Goal of the exercise — In your copy of the data, keep every word exact and include no pictures.

Source material —
-------------------------

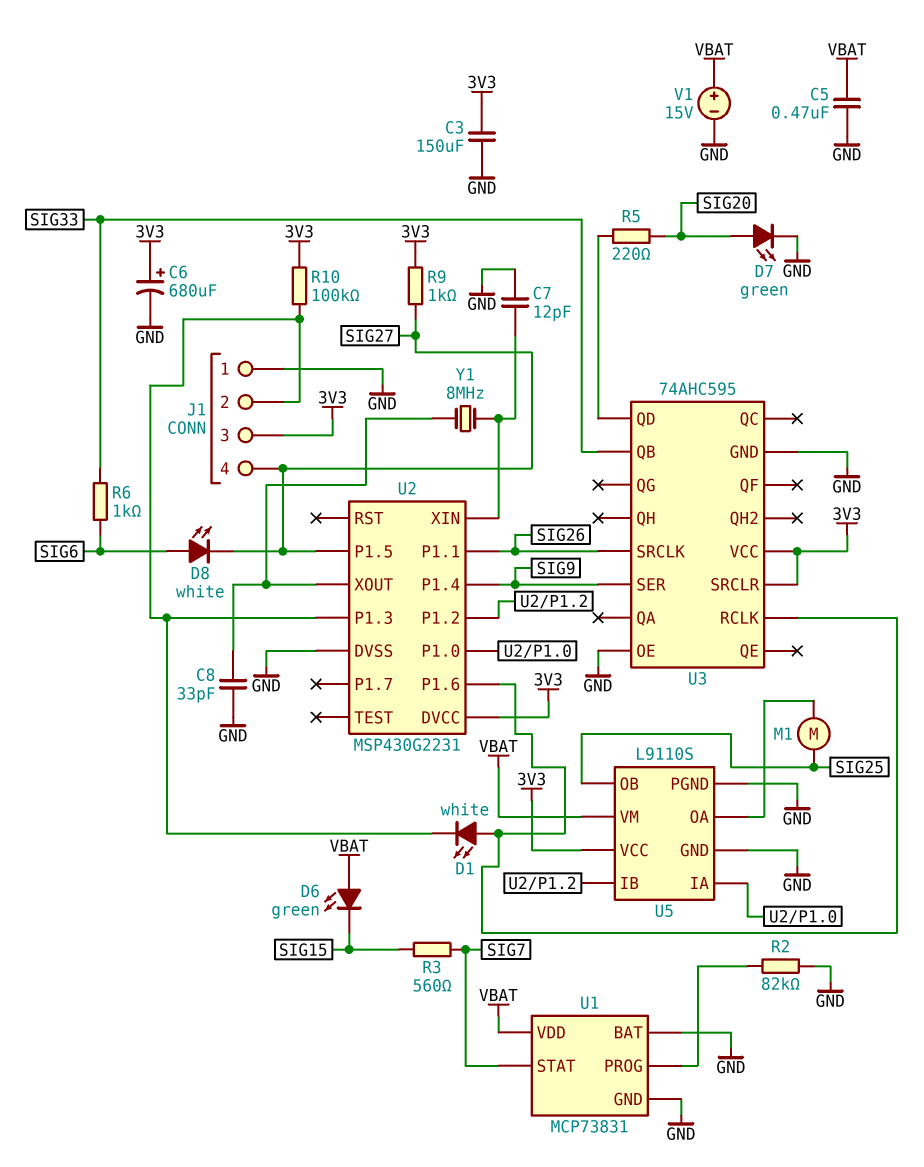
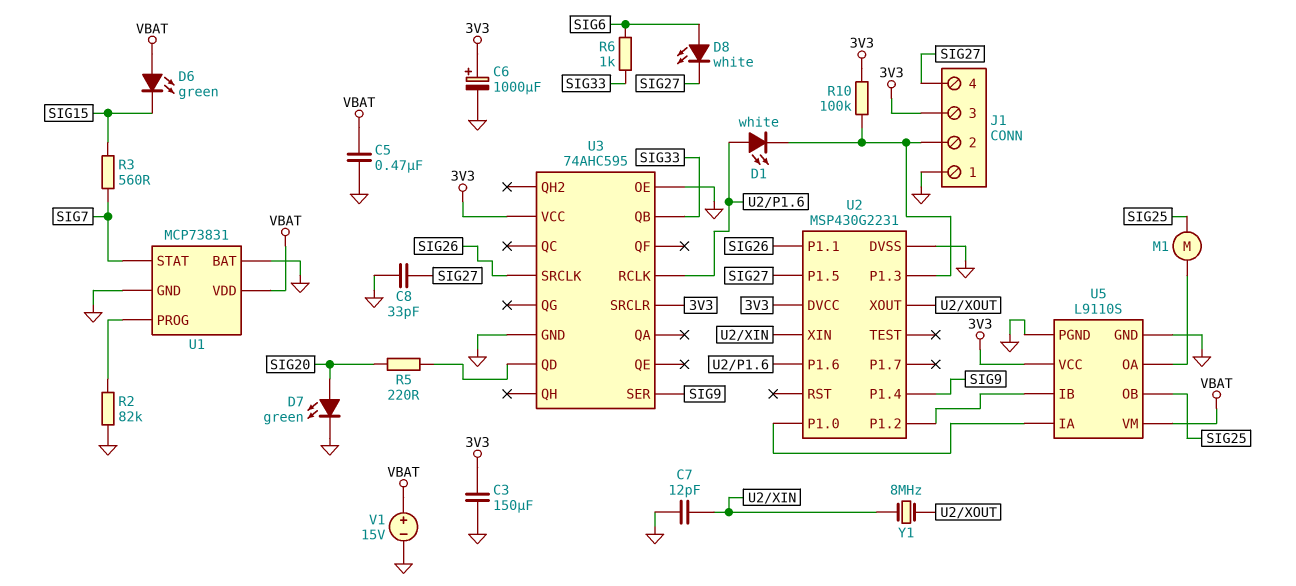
C6: 680uF (plus 3V3, minus GND) -> 1000uF (plus 3V3, minus GND)
C8: 33pF (GND, U2/XOUT) -> 33pF (GND, SIG27)
R9: 1k (3V3, SIG27) -> none

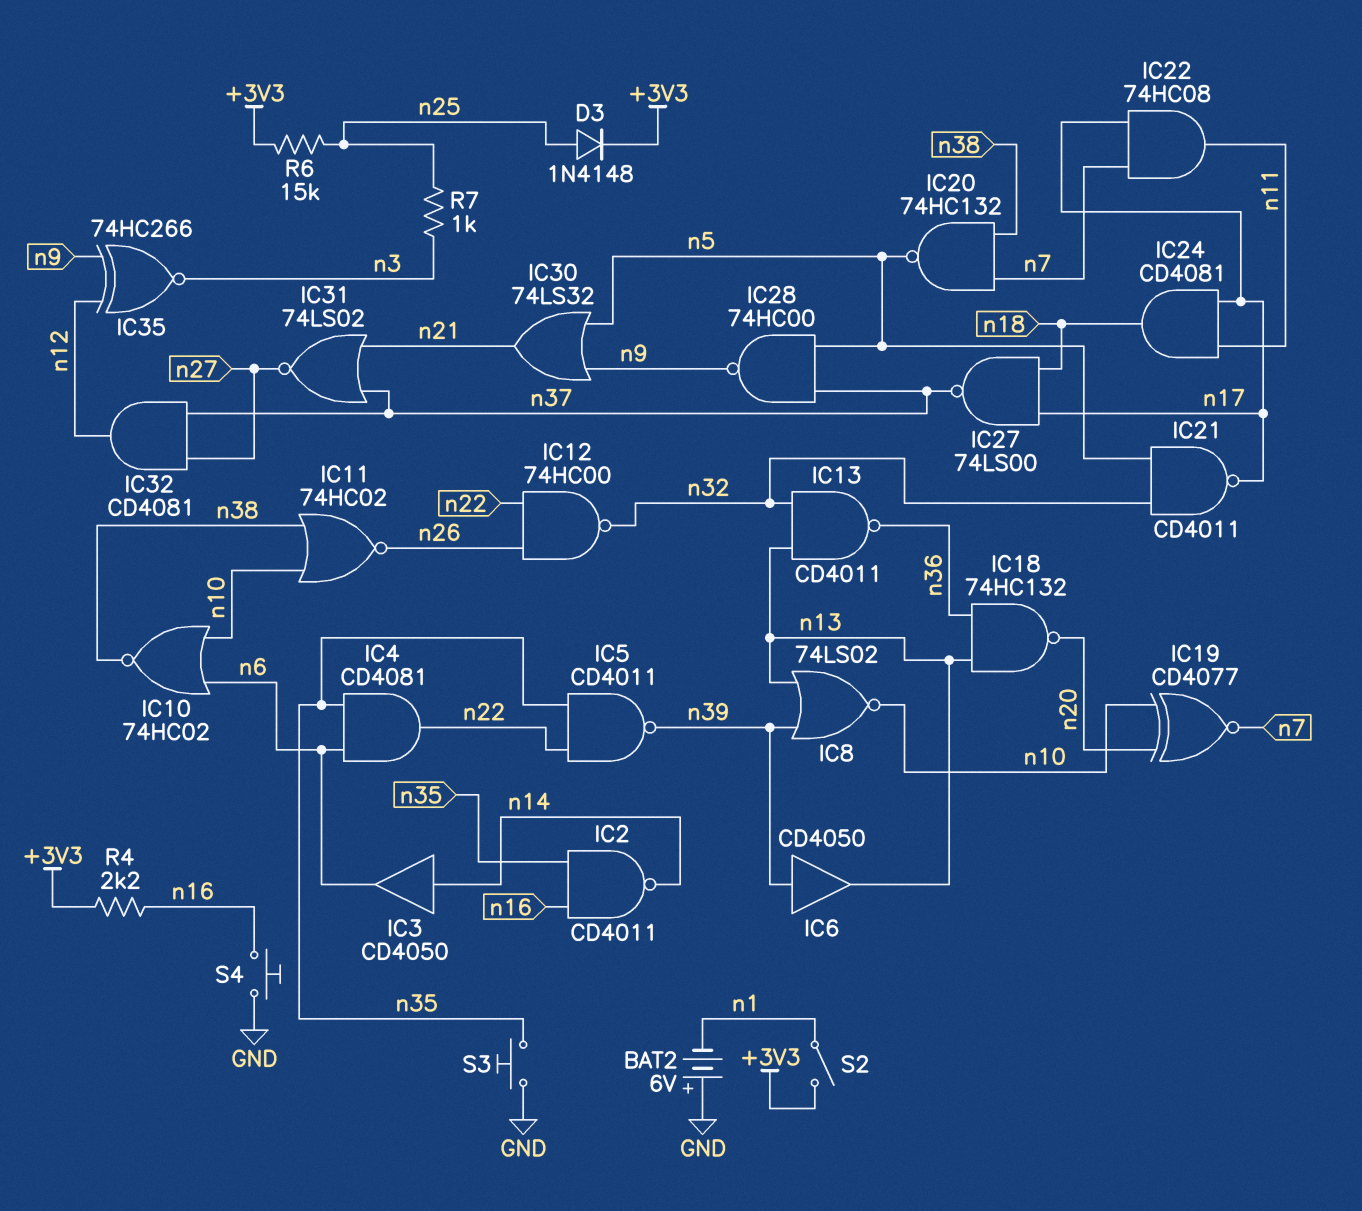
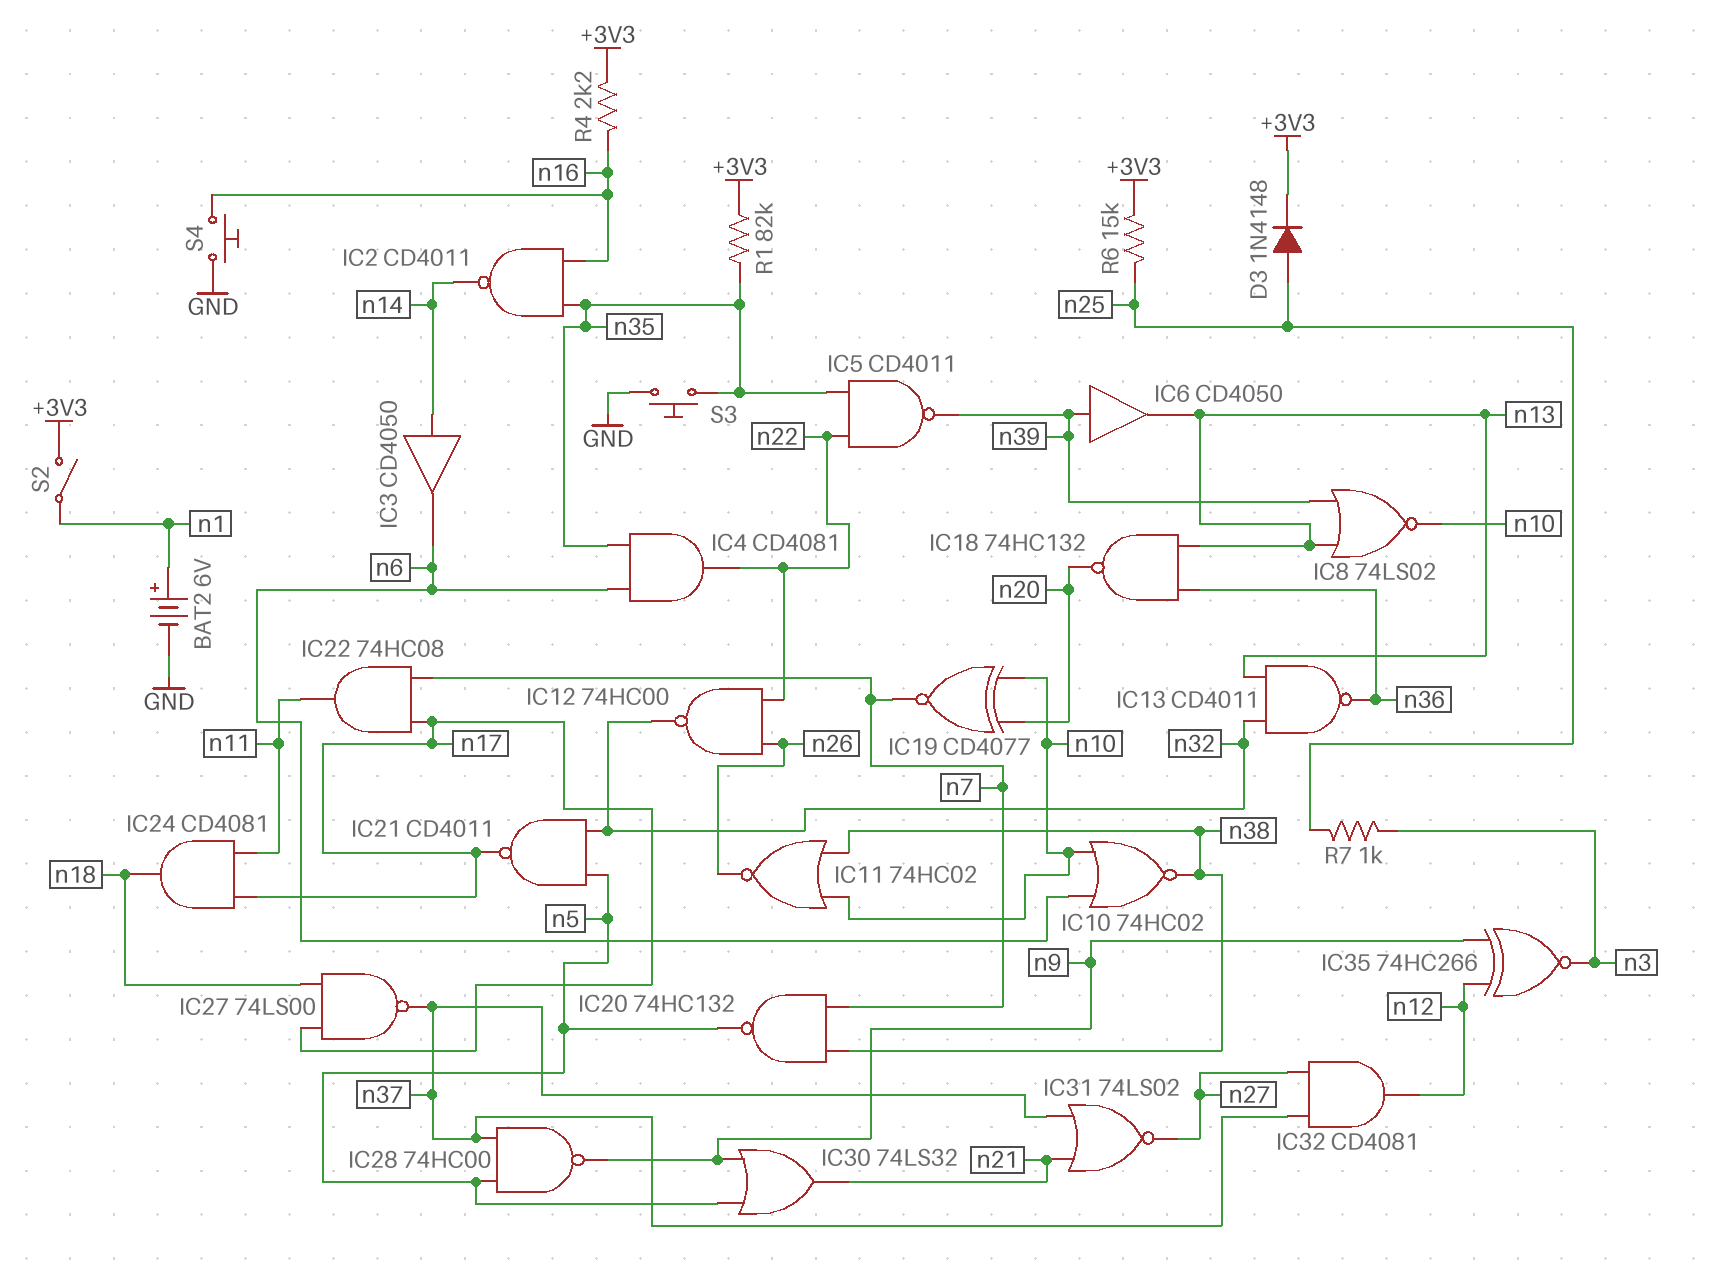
BAT2: 6V (plus GND, minus n1) -> 6V (plus n1, minus GND)
R1: none -> 82k (+3V3, n35)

-------------------------

Final answer —
C6: 680uF (plus 3V3, minus GND) -> 1000uF (plus 3V3, minus GND)
C8: 33pF (GND, U2/XOUT) -> 33pF (GND, SIG27)
R9: 1k (3V3, SIG27) -> none

BAT2: 6V (plus GND, minus n1) -> 6V (plus n1, minus GND)
R1: none -> 82k (+3V3, n35)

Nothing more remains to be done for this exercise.